(Beginning of Data for the task)

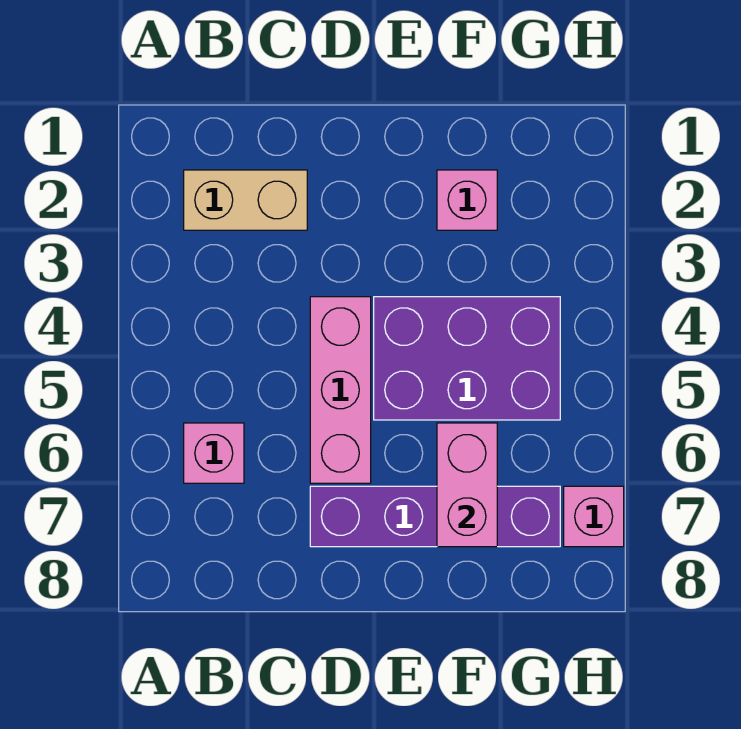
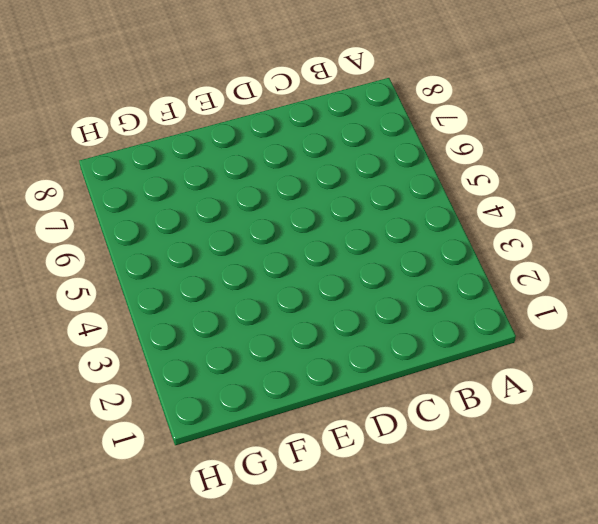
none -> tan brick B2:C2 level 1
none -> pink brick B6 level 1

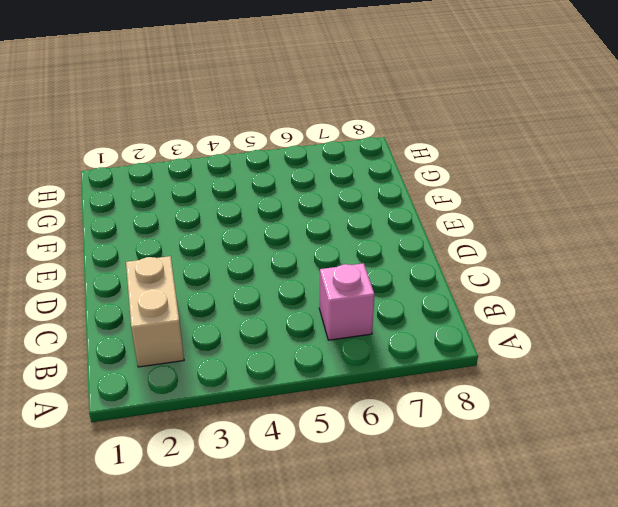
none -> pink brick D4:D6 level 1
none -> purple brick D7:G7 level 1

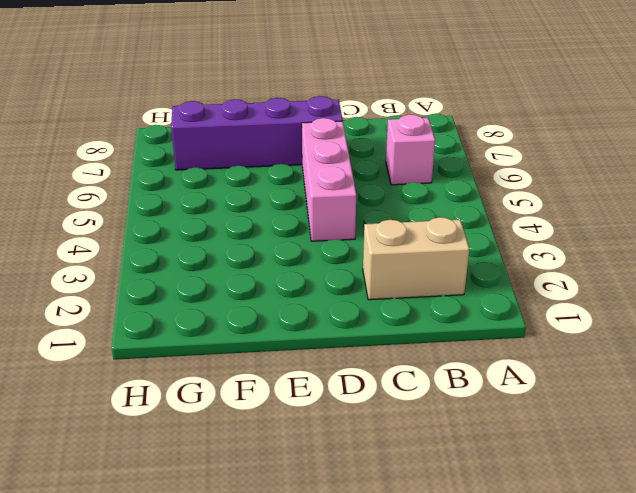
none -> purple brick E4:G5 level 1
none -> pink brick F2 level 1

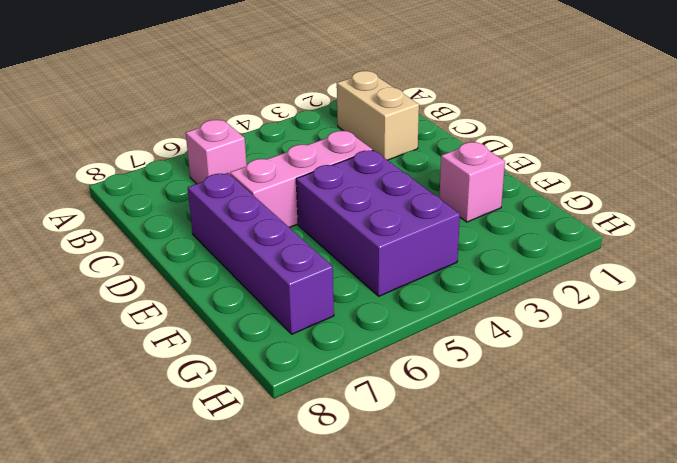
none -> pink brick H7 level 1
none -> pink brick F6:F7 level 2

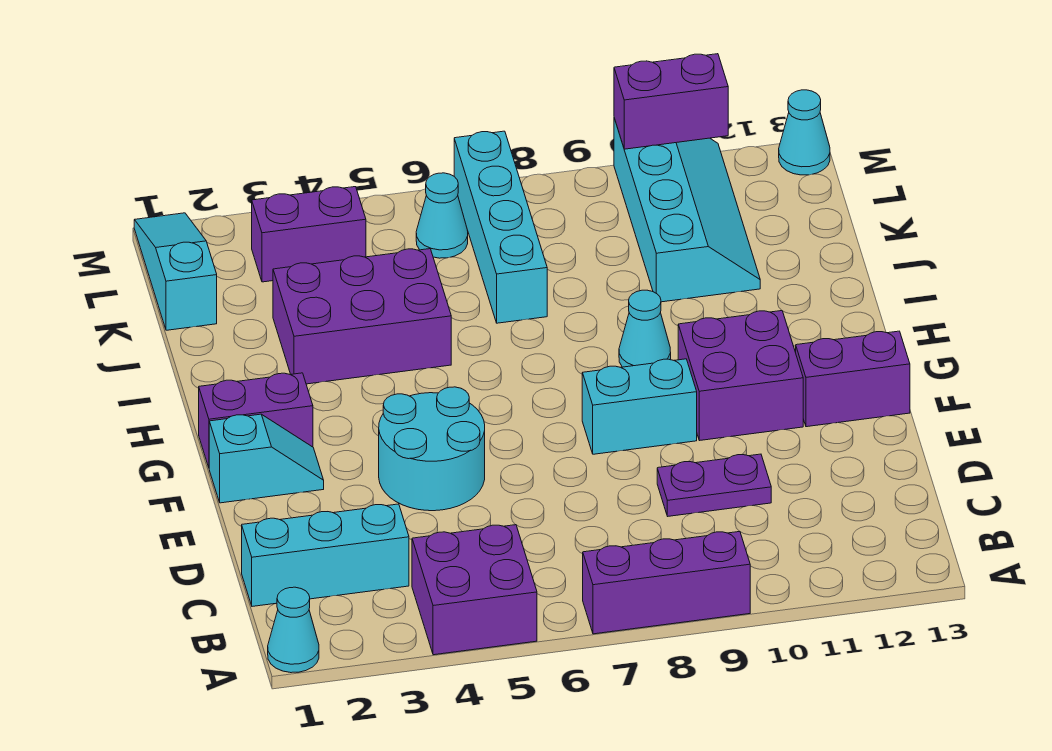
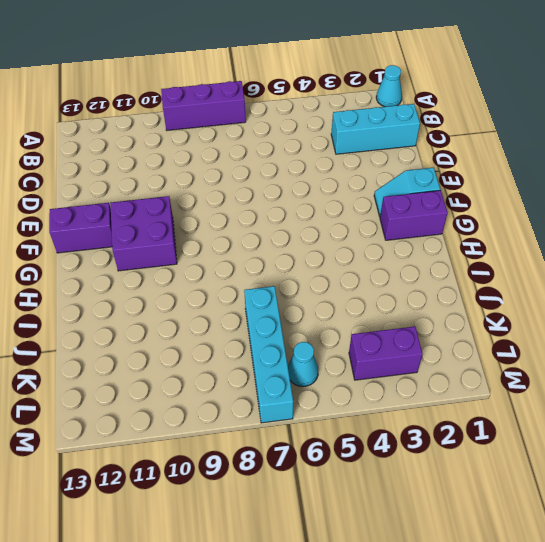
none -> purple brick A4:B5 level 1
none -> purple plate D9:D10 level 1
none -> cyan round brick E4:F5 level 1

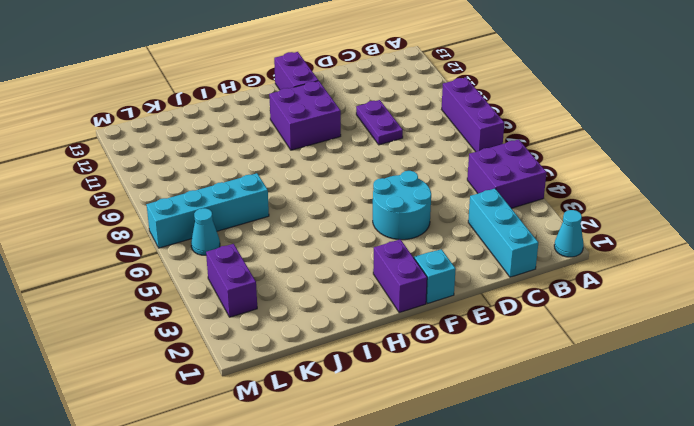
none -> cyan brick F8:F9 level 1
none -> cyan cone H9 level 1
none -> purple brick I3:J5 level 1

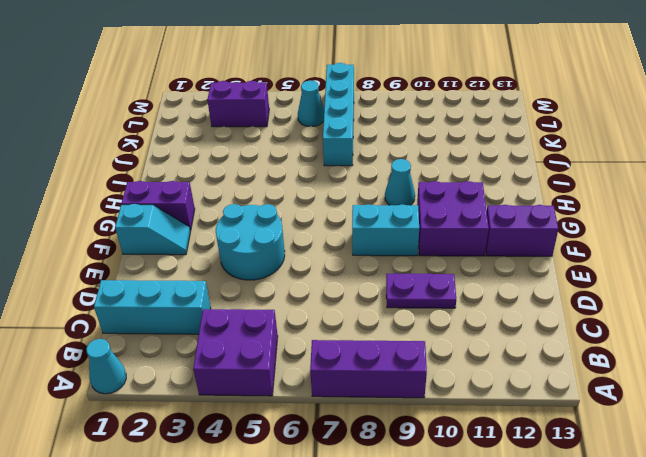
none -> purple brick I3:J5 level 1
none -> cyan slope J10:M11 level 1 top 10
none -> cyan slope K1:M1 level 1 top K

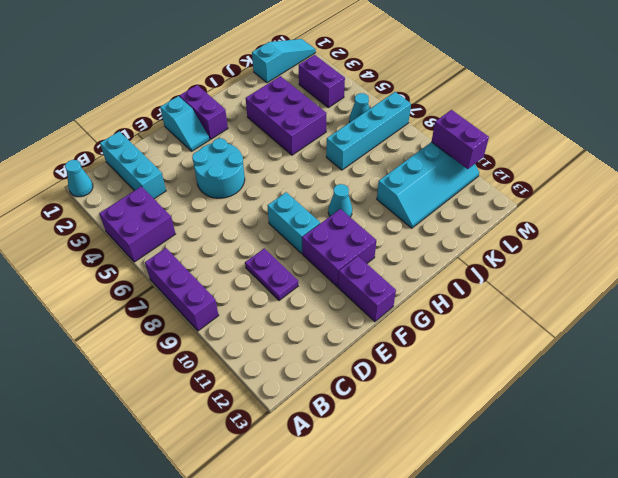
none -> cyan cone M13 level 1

(End of Data for the task)

Work task: Find the lines above that contain the word "cone" and copy each one.

Solution for this problem:
none -> cyan cone H9 level 1
none -> cyan cone M13 level 1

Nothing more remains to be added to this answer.